→ **Extracted entries**

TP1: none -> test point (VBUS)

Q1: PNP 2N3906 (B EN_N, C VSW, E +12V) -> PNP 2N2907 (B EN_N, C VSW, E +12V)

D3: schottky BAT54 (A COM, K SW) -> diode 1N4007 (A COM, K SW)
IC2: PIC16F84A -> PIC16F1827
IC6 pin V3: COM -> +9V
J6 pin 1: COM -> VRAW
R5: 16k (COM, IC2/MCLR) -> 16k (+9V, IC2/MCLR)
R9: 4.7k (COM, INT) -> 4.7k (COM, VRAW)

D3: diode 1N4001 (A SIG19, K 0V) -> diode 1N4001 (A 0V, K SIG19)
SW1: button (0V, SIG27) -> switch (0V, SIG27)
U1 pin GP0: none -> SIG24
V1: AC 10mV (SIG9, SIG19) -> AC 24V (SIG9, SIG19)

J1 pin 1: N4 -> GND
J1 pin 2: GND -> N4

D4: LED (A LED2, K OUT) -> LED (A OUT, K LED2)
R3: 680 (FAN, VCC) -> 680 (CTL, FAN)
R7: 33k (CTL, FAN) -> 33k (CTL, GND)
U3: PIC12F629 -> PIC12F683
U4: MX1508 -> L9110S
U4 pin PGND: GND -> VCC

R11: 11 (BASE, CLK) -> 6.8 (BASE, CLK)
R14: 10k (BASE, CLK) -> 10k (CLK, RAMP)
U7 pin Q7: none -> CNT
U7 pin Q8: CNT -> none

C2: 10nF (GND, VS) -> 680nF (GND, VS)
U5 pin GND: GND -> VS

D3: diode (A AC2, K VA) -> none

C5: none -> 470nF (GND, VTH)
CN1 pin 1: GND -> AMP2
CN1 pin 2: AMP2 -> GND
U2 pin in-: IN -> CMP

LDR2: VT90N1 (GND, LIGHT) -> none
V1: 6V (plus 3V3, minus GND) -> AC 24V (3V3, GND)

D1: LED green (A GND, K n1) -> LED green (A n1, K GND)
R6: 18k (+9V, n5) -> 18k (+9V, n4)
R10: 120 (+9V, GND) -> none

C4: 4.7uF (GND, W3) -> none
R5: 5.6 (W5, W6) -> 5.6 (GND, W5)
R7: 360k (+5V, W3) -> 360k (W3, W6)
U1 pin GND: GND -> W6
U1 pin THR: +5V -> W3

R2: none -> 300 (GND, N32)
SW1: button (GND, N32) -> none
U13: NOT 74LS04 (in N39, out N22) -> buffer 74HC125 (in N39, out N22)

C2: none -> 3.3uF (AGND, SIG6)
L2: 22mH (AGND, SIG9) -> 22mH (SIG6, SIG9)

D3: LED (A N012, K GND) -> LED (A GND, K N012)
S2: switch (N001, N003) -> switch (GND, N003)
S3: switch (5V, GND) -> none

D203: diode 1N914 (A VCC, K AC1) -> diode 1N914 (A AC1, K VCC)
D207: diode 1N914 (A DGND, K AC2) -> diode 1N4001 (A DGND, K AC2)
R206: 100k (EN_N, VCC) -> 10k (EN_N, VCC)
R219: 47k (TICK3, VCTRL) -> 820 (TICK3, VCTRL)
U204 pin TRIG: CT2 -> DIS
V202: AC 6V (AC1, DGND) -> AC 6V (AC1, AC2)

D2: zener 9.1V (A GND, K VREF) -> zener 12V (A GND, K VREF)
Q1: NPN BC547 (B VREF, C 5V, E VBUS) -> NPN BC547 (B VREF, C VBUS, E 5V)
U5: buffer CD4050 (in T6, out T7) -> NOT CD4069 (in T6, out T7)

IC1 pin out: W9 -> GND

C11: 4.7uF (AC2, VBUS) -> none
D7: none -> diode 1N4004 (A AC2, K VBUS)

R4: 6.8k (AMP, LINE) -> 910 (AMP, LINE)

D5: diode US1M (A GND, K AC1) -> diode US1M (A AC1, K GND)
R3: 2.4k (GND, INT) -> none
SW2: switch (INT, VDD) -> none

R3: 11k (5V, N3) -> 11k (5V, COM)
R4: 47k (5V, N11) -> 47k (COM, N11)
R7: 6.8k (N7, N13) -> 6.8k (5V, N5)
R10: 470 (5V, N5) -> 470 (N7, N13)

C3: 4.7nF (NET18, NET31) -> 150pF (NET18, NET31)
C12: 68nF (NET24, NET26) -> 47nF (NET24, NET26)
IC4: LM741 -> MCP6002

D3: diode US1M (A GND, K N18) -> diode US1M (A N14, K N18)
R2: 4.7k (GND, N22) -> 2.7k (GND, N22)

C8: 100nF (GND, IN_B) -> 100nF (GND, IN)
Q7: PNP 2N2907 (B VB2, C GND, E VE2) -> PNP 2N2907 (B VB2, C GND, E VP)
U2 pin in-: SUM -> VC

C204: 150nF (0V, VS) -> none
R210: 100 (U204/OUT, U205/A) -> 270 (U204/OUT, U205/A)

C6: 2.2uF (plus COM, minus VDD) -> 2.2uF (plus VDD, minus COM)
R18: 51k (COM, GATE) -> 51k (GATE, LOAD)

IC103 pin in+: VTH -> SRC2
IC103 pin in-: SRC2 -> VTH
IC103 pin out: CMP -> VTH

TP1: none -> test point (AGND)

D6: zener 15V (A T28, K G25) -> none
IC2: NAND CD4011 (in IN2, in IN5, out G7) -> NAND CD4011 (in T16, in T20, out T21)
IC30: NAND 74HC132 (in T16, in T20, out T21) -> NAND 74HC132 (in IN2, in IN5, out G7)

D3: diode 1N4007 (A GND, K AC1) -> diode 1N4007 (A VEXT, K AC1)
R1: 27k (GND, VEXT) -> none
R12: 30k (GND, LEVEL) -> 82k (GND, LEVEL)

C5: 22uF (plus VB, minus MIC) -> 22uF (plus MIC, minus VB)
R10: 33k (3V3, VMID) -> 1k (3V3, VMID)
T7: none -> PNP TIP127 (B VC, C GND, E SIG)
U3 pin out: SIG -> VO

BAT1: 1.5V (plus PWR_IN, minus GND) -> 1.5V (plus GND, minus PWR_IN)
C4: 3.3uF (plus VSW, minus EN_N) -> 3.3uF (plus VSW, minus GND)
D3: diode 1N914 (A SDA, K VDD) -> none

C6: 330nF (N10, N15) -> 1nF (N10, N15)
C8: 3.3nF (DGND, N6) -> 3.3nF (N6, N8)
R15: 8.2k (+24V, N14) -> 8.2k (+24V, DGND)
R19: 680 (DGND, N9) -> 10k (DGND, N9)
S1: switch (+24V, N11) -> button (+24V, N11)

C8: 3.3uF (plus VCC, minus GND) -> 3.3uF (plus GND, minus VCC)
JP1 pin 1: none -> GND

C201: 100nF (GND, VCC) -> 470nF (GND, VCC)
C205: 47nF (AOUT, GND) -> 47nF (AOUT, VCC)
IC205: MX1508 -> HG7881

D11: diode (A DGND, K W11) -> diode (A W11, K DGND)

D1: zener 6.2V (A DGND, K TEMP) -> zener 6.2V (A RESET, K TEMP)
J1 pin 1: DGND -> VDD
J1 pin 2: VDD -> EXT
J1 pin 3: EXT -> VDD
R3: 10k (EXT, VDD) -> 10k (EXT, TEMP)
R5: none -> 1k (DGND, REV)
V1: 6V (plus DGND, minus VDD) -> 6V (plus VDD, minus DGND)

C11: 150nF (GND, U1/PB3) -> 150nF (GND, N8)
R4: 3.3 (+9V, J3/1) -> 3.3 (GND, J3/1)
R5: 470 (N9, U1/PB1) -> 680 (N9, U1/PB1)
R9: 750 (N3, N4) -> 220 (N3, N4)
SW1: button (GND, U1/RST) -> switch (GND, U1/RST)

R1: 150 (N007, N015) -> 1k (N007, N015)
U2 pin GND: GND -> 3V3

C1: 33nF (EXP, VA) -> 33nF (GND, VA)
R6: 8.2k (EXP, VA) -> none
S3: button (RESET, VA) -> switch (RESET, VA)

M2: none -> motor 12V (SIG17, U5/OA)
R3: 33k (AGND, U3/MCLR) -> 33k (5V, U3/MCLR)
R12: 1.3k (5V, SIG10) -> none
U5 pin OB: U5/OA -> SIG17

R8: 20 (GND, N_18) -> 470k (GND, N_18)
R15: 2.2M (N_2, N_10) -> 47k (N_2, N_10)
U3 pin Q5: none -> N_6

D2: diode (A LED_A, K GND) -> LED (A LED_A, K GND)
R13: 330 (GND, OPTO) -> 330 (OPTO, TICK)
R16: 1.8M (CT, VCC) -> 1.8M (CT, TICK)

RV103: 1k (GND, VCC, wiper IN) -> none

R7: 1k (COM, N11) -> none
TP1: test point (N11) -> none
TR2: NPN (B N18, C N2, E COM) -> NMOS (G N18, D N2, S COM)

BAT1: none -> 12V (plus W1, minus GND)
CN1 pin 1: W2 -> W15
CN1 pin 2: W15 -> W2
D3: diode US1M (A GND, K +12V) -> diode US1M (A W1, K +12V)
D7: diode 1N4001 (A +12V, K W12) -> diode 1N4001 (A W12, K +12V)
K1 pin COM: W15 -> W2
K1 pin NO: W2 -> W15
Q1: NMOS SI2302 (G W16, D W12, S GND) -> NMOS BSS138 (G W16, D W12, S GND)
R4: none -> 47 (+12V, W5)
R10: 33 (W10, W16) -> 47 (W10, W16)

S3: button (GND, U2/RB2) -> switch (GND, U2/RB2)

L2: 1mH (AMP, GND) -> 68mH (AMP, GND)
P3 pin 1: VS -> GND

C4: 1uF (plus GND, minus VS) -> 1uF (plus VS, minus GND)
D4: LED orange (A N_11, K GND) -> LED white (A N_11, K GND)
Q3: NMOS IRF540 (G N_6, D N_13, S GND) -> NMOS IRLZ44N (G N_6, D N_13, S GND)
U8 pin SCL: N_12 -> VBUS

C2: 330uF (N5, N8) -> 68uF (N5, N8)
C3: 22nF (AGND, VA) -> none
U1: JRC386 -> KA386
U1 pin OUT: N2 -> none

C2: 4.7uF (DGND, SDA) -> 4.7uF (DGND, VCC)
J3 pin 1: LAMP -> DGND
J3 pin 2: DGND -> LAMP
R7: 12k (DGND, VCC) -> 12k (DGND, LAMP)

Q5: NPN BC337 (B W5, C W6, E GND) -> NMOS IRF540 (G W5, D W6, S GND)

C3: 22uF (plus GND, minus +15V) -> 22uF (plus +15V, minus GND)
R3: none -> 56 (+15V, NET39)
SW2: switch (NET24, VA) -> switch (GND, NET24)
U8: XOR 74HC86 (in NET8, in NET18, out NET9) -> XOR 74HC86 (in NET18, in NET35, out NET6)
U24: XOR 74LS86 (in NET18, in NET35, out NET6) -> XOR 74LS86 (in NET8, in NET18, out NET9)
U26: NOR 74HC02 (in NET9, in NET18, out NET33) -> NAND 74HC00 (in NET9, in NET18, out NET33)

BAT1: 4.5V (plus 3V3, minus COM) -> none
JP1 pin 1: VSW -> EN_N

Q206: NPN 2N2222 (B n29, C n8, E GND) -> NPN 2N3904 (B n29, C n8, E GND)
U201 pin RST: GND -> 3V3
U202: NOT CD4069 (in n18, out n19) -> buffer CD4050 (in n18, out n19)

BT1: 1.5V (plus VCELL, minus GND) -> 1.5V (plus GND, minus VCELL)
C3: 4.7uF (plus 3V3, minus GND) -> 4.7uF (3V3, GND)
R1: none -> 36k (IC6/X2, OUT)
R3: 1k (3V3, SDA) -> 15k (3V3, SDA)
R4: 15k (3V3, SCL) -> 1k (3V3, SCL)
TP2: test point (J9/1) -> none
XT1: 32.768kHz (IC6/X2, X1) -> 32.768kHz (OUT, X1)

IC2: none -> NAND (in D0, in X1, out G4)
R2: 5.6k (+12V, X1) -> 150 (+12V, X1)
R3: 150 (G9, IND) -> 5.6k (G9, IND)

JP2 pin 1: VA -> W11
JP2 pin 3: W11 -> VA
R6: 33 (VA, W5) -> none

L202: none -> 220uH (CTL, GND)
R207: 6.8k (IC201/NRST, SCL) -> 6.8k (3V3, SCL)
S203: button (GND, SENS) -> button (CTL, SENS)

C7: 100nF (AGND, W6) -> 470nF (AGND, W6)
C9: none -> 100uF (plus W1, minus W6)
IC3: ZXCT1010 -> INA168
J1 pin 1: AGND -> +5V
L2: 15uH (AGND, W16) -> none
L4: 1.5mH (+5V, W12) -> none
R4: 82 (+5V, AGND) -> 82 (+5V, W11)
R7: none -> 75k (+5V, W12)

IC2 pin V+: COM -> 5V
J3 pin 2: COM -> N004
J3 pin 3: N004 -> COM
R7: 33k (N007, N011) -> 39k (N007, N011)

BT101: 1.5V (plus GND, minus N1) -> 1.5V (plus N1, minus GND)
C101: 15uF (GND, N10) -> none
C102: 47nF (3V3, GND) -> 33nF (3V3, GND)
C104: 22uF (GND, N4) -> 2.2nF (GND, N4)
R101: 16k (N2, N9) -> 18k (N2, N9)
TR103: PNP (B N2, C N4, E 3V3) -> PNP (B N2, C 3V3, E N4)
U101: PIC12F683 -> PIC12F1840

→ **Work instruction**
From the records above, quote only the lines running from the line with "R3: 1k (3V3, SDA) -> 15k (3V3, SDA)" to the line with "J3 pin 3: N004 -> COM", both lines included.

→ **Answer space**
R3: 1k (3V3, SDA) -> 15k (3V3, SDA)
R4: 15k (3V3, SCL) -> 1k (3V3, SCL)
TP2: test point (J9/1) -> none
XT1: 32.768kHz (IC6/X2, X1) -> 32.768kHz (OUT, X1)

IC2: none -> NAND (in D0, in X1, out G4)
R2: 5.6k (+12V, X1) -> 150 (+12V, X1)
R3: 150 (G9, IND) -> 5.6k (G9, IND)

JP2 pin 1: VA -> W11
JP2 pin 3: W11 -> VA
R6: 33 (VA, W5) -> none

L202: none -> 220uH (CTL, GND)
R207: 6.8k (IC201/NRST, SCL) -> 6.8k (3V3, SCL)
S203: button (GND, SENS) -> button (CTL, SENS)

C7: 100nF (AGND, W6) -> 470nF (AGND, W6)
C9: none -> 100uF (plus W1, minus W6)
IC3: ZXCT1010 -> INA168
J1 pin 1: AGND -> +5V
L2: 15uH (AGND, W16) -> none
L4: 1.5mH (+5V, W12) -> none
R4: 82 (+5V, AGND) -> 82 (+5V, W11)
R7: none -> 75k (+5V, W12)

IC2 pin V+: COM -> 5V
J3 pin 2: COM -> N004
J3 pin 3: N004 -> COM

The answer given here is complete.